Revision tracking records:
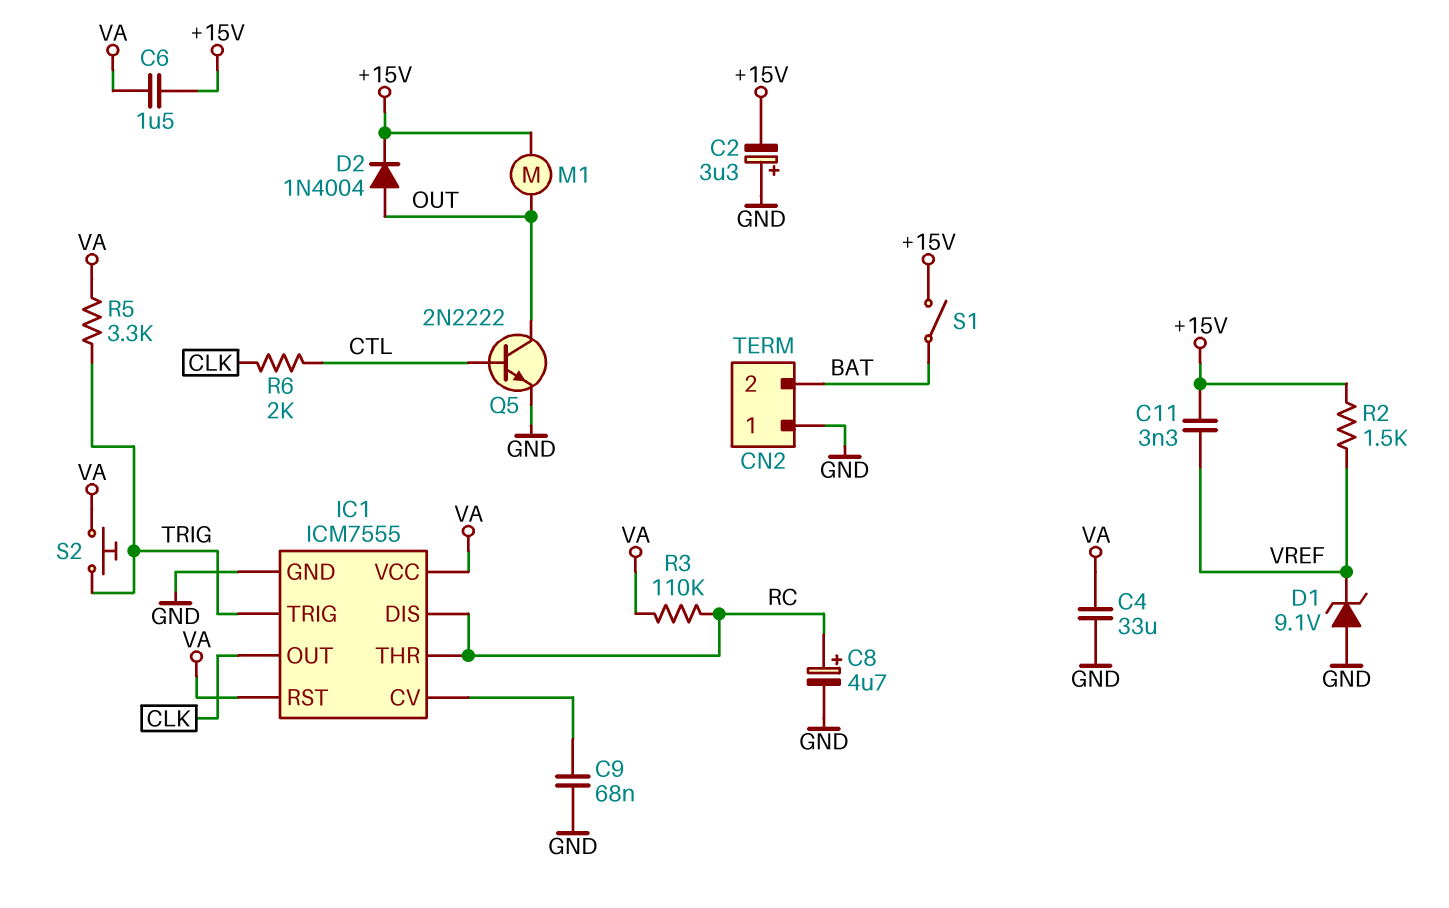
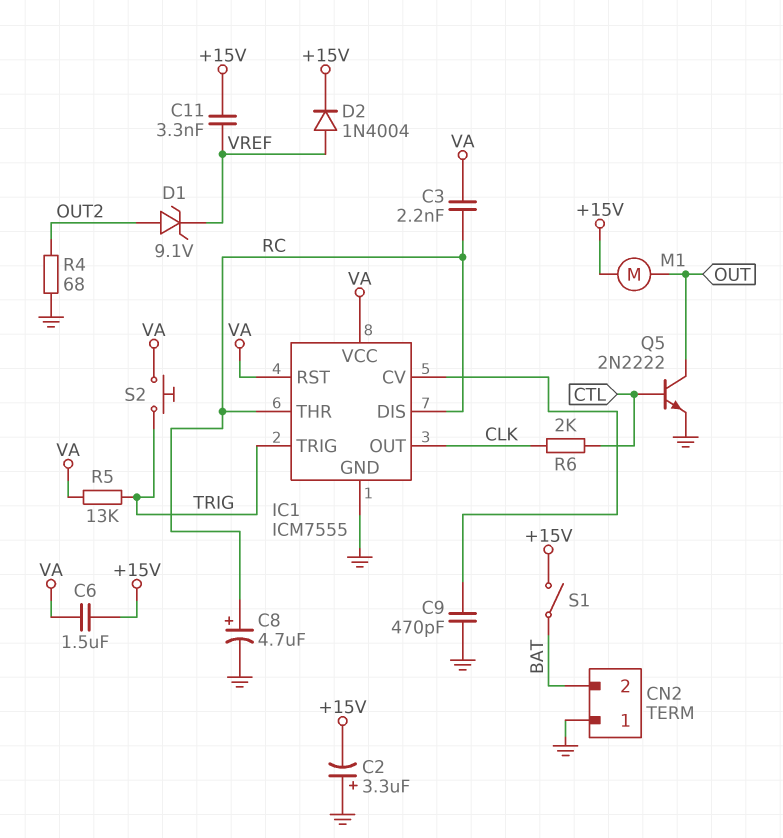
C3: none -> 2.2nF (RC, VA)
C4: 33uF (GND, VA) -> none
C9: 68nF (GND, IC1/CV) -> 470pF (GND, IC1/CV)
D1: zener 9.1V (A GND, K VREF) -> zener 9.1V (A OUT2, K VREF)
D2: diode 1N4004 (A OUT, K +15V) -> diode 1N4004 (A VREF, K +15V)
R2: 1.5k (+15V, VREF) -> none
R3: 110k (RC, VA) -> none
R4: none -> 68 (GND, OUT2)
R5: 3.3k (TRIG, VA) -> 13k (TRIG, VA)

— Exercise objective —
A word-for-word copy of the records is needed, with no pictures carried over.

— Result of the task —
C3: none -> 2.2nF (RC, VA)
C4: 33uF (GND, VA) -> none
C9: 68nF (GND, IC1/CV) -> 470pF (GND, IC1/CV)
D1: zener 9.1V (A GND, K VREF) -> zener 9.1V (A OUT2, K VREF)
D2: diode 1N4004 (A OUT, K +15V) -> diode 1N4004 (A VREF, K +15V)
R2: 1.5k (+15V, VREF) -> none
R3: 110k (RC, VA) -> none
R4: none -> 68 (GND, OUT2)
R5: 3.3k (TRIG, VA) -> 13k (TRIG, VA)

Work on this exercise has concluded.